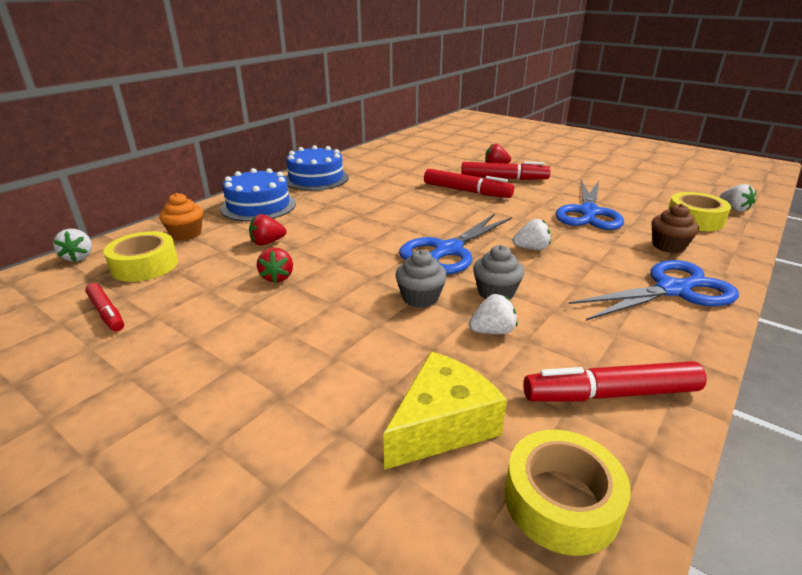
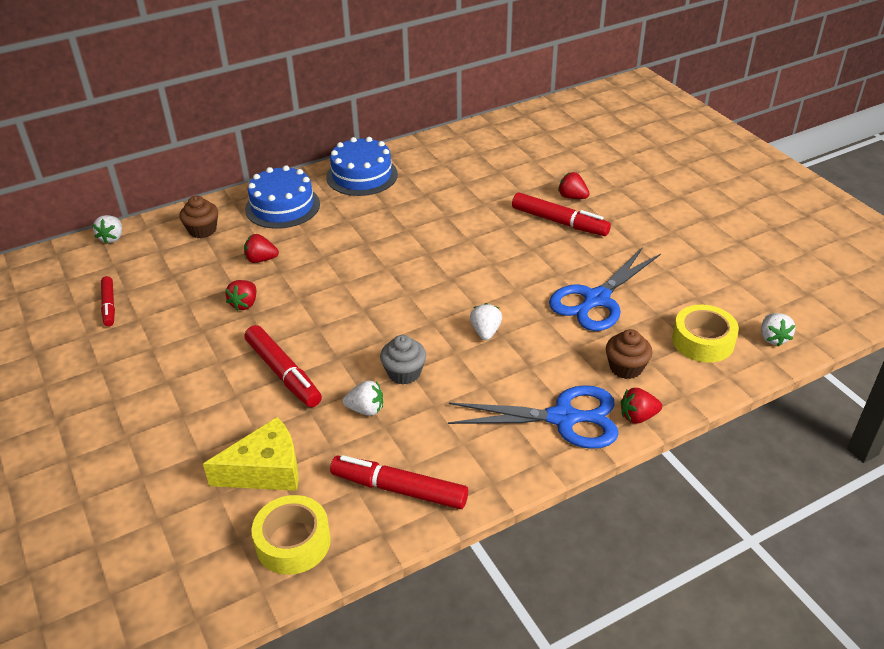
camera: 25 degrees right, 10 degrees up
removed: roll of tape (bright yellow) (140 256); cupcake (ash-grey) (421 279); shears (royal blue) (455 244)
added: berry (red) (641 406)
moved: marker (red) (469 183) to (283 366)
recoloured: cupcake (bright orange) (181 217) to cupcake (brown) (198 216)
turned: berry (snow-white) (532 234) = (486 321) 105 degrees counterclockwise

--- Assigned task ---
Your answer must be the records exactly as they stand, with no pictures in it.

--- Solution below ---
camera: 25 degrees right, 10 degrees up
removed: roll of tape (bright yellow) (140 256); cupcake (ash-grey) (421 279); shears (royal blue) (455 244)
added: berry (red) (641 406)
moved: marker (red) (469 183) to (283 366)
recoloured: cupcake (bright orange) (181 217) to cupcake (brown) (198 216)
turned: berry (snow-white) (532 234) = (486 321) 105 degrees counterclockwise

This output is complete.